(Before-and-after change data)
┌────────

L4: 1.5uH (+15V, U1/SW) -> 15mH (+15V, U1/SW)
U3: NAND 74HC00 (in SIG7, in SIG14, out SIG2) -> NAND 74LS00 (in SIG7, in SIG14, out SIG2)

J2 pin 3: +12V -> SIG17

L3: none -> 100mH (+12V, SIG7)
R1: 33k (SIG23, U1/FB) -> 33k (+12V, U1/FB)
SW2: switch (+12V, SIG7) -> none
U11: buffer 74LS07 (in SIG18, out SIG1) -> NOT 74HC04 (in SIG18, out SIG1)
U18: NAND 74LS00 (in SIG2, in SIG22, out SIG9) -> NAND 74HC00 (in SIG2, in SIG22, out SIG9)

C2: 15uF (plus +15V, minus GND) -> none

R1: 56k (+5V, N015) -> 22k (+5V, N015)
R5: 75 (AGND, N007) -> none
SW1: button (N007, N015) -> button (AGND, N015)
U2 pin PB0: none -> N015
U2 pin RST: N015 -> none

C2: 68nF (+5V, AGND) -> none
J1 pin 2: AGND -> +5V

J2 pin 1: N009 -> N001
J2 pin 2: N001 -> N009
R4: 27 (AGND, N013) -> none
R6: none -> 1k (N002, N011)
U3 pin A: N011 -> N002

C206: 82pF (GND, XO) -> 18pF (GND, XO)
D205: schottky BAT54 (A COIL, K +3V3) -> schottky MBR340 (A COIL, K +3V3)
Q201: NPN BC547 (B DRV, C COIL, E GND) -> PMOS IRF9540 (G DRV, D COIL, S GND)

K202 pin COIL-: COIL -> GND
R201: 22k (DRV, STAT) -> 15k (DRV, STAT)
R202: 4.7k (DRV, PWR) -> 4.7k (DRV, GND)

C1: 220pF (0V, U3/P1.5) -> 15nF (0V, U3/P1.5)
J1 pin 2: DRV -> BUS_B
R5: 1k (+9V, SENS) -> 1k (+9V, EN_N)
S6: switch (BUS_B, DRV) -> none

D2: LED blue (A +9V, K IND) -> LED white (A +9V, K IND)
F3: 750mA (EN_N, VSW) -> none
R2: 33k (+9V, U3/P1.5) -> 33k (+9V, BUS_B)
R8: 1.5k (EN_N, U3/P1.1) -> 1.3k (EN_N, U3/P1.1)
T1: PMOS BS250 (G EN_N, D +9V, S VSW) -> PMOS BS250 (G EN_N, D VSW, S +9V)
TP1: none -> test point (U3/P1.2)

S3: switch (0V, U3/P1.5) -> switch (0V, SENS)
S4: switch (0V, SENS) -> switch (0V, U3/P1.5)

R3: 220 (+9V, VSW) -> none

└────────

*What to produce:* Every line above that holds the string "switch" counts once; give the total and nothing more.

*Result of the exercise:* 4